How to complete this task ->
Give the lines again, unchanged, starting with the line containing "green hammer: 3 -> 2" and ending with the last line of the data below.

(Supplied data)

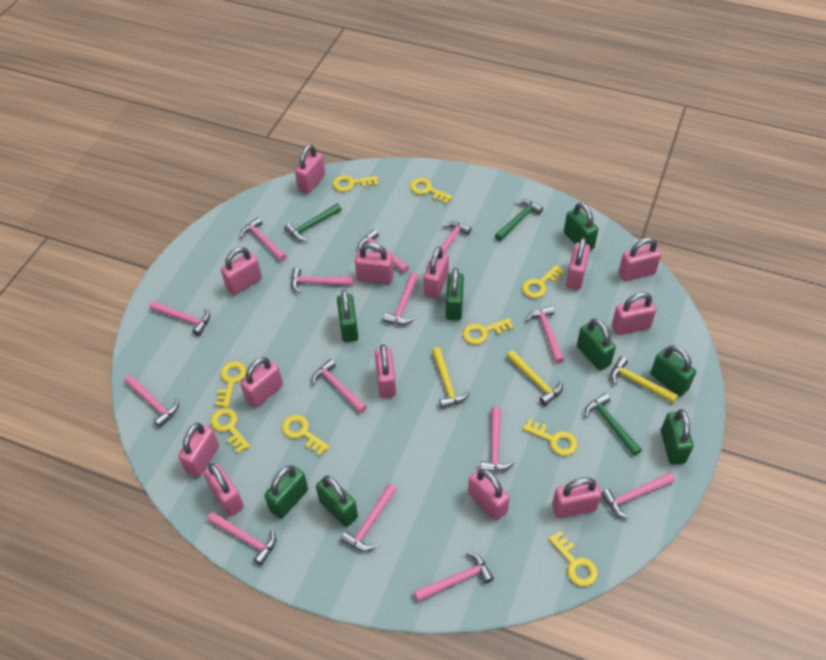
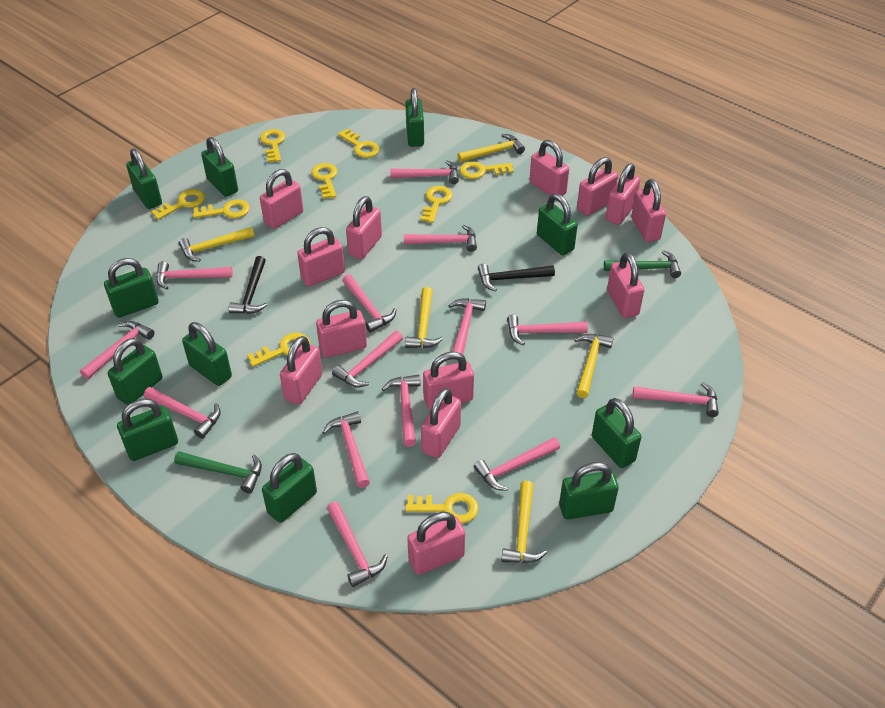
black hammer: 0 -> 2
green hammer: 3 -> 2
green padlock: 8 -> 11
yellow hammer: 3 -> 5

(End Supplied data)

Your response ->
green hammer: 3 -> 2
green padlock: 8 -> 11
yellow hammer: 3 -> 5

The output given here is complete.